[Before and after coordinates]
⟨

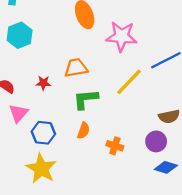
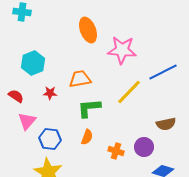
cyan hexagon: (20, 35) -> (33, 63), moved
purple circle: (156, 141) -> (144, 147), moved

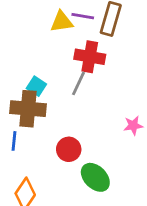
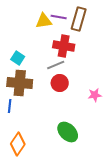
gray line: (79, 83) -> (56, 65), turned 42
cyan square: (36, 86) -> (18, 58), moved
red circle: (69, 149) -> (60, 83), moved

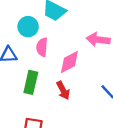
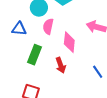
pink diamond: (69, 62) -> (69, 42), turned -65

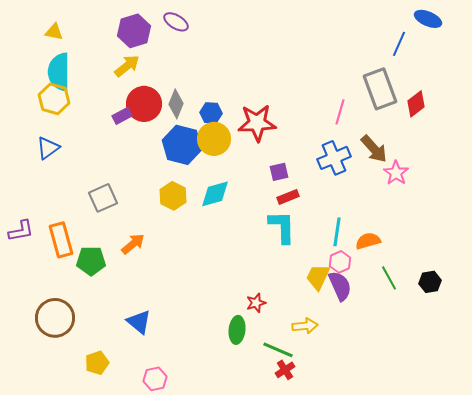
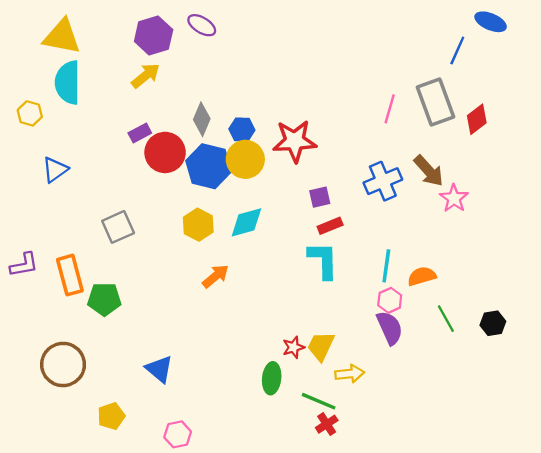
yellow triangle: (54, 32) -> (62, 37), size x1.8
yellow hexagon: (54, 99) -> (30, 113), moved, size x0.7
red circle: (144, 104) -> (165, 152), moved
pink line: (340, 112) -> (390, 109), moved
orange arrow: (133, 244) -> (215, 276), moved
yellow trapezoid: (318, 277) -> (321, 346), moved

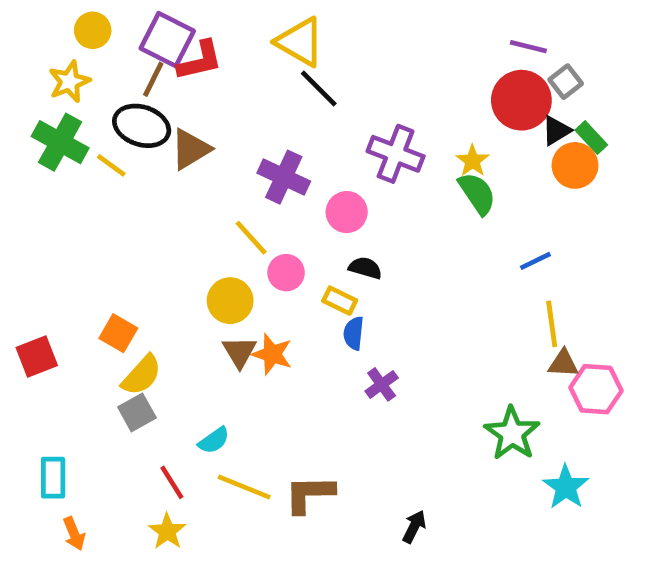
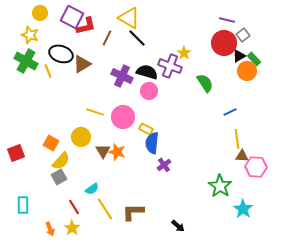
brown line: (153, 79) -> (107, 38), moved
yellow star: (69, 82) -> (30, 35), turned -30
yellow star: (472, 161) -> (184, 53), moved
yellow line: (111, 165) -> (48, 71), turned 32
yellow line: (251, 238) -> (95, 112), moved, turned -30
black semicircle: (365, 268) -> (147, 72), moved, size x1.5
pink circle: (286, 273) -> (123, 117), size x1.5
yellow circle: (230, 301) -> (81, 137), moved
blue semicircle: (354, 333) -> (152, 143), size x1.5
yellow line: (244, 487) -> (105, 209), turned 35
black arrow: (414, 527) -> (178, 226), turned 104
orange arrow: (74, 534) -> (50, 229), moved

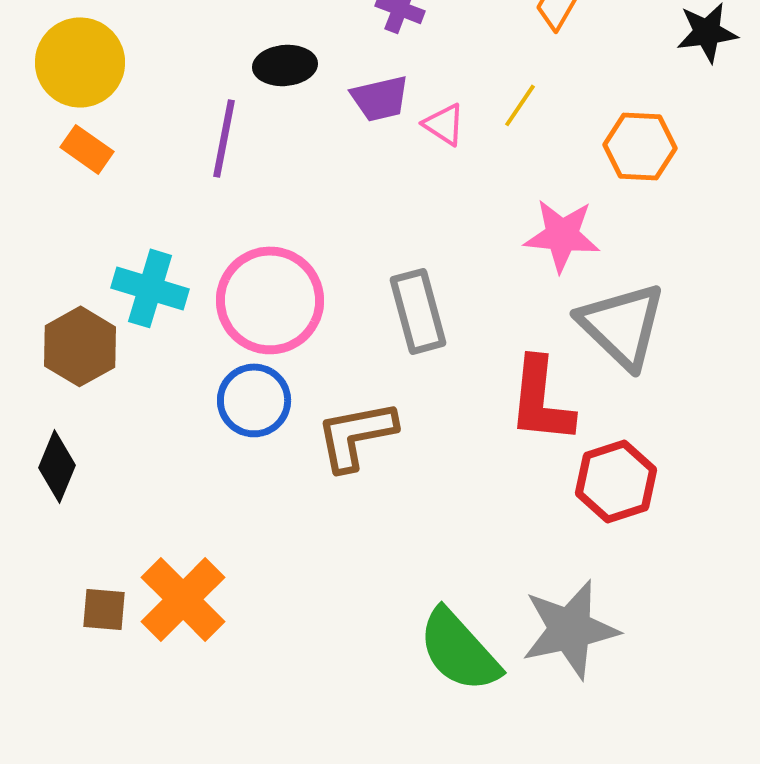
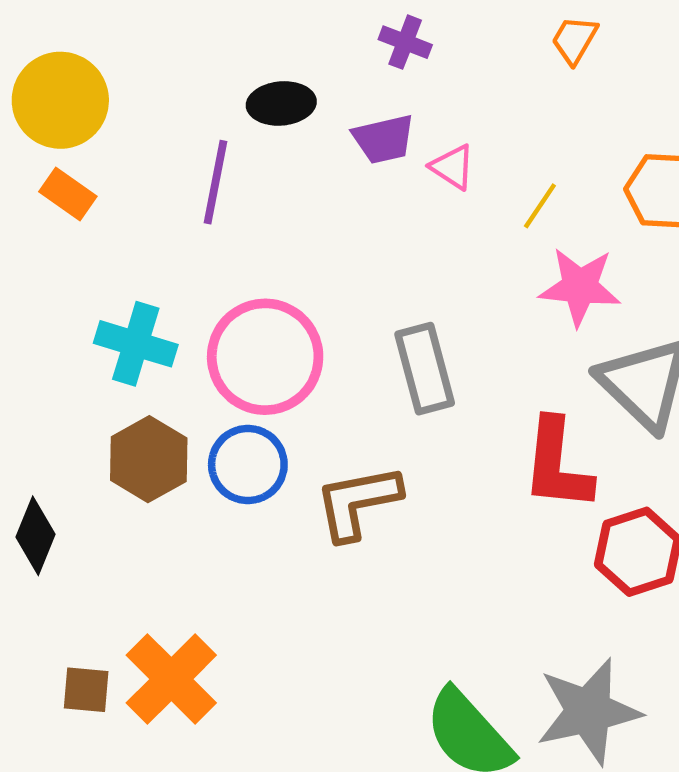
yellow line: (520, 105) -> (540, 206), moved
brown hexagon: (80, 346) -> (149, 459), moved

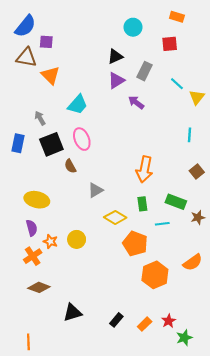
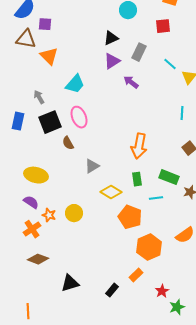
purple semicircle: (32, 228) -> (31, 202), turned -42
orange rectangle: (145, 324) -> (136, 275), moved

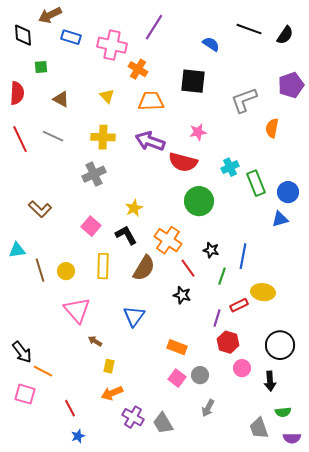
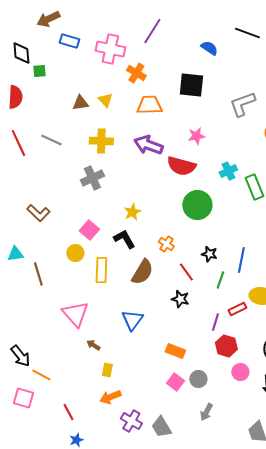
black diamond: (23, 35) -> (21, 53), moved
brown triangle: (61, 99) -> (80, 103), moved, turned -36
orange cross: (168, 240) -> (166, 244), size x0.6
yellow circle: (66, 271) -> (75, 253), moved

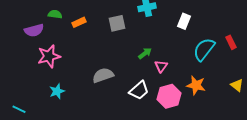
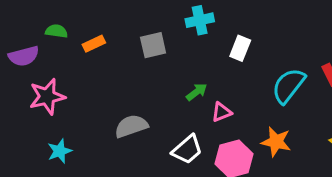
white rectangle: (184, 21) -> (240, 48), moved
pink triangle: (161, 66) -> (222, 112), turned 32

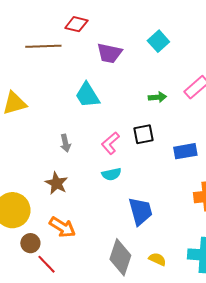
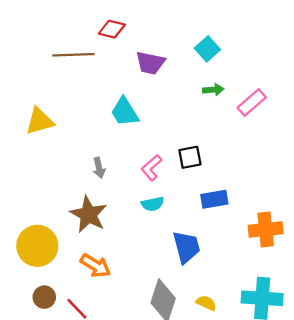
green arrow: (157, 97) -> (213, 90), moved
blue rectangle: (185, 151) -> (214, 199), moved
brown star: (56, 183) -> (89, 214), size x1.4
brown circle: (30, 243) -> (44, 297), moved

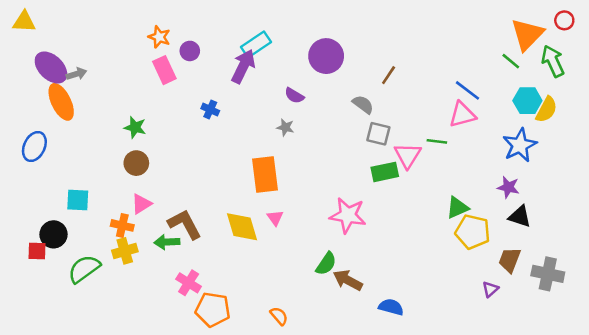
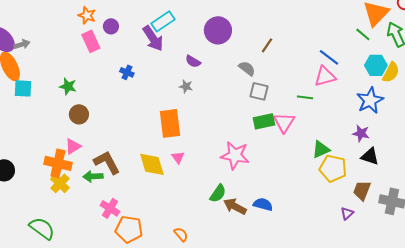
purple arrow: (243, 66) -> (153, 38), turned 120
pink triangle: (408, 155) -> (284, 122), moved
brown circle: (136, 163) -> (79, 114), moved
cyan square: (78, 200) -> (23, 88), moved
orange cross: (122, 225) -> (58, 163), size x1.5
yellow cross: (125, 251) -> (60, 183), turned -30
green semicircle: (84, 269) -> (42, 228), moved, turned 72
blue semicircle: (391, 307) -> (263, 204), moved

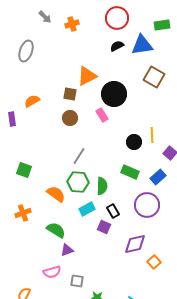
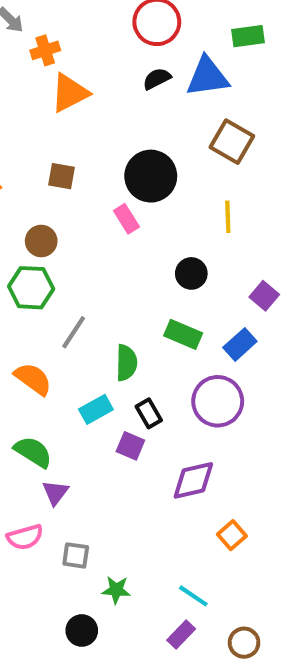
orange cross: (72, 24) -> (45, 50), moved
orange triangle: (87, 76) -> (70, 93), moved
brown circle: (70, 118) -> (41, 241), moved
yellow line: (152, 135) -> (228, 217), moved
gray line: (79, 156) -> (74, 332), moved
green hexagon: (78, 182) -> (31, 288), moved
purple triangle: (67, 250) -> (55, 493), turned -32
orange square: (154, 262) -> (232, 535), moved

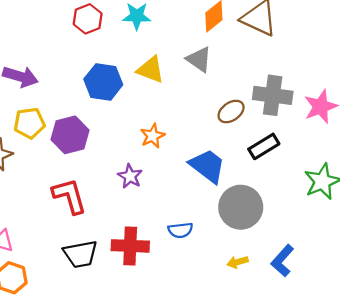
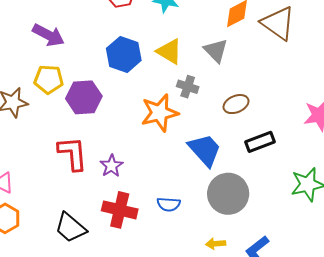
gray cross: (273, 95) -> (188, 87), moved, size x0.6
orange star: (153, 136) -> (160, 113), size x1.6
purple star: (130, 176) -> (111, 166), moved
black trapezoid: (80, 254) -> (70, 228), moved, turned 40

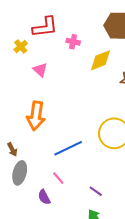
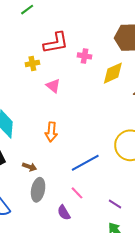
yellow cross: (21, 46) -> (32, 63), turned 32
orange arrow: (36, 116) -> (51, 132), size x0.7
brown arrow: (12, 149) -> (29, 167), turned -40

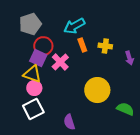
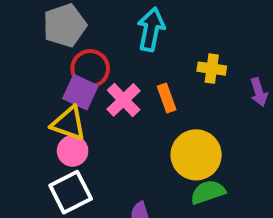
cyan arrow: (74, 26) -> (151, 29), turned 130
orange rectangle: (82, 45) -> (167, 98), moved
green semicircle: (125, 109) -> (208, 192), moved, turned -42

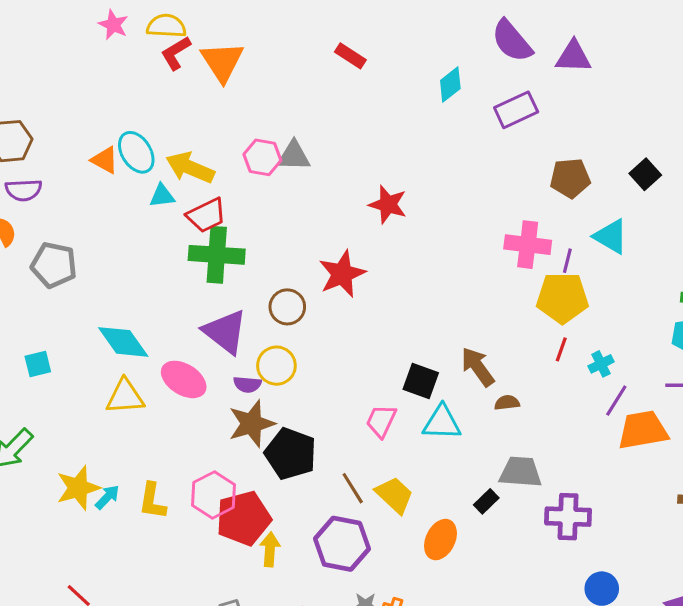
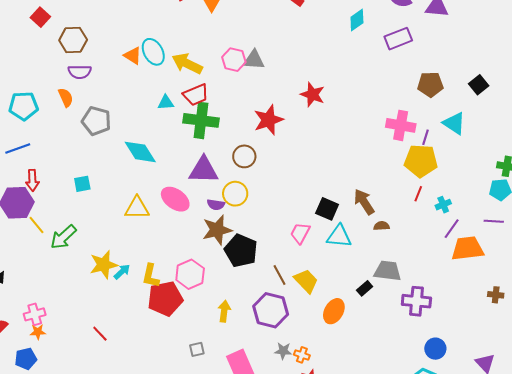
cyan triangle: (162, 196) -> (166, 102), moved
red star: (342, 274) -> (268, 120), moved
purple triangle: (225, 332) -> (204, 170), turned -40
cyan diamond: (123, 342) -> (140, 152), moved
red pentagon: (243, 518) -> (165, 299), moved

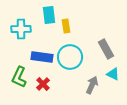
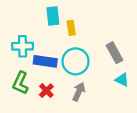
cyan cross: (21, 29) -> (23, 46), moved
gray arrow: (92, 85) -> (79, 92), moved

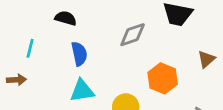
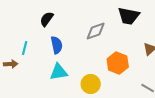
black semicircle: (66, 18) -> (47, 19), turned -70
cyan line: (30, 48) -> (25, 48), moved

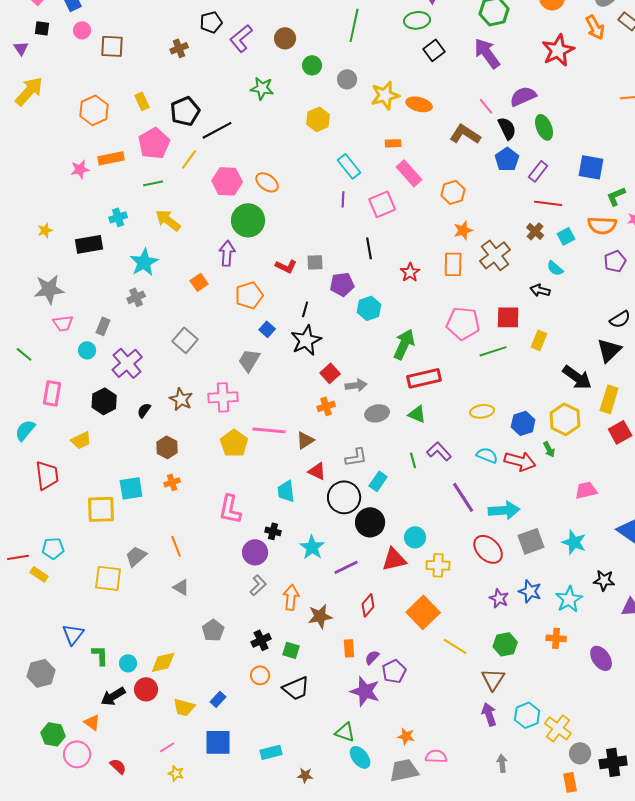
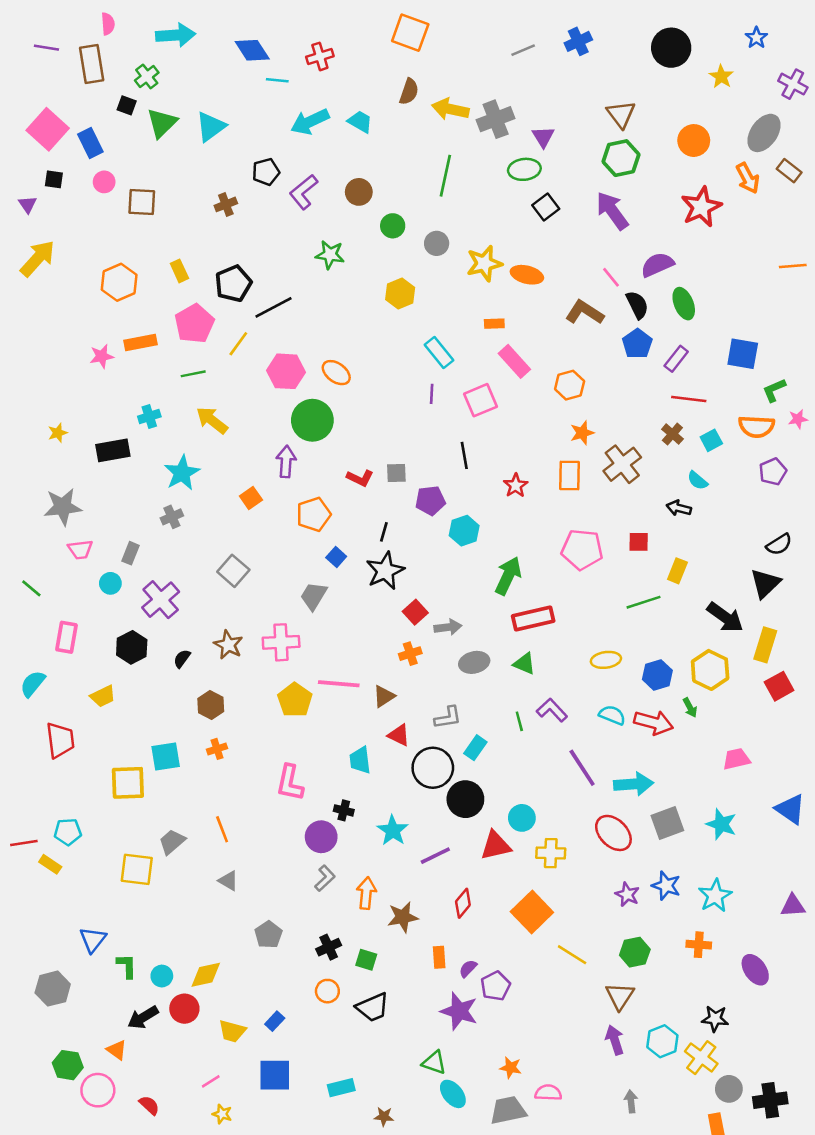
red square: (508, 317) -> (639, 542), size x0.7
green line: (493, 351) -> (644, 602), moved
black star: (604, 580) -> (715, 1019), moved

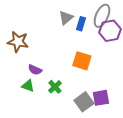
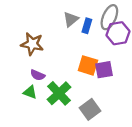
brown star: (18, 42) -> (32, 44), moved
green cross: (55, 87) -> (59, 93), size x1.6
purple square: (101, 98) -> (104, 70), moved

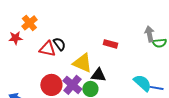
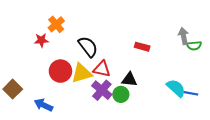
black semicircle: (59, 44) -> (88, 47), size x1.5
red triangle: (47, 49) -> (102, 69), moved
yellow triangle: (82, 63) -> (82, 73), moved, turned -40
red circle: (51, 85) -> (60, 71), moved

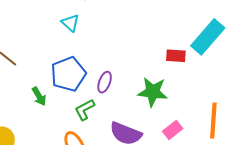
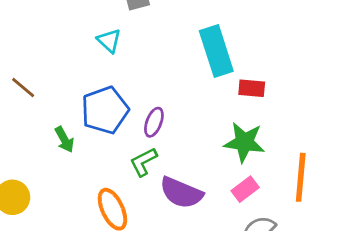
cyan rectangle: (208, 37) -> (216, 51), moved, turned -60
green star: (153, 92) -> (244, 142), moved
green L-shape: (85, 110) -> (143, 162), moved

⟩

**Task description**.
Across the records, count the lines that contain the word "brown" and give that figure alone.

**Reply**.
9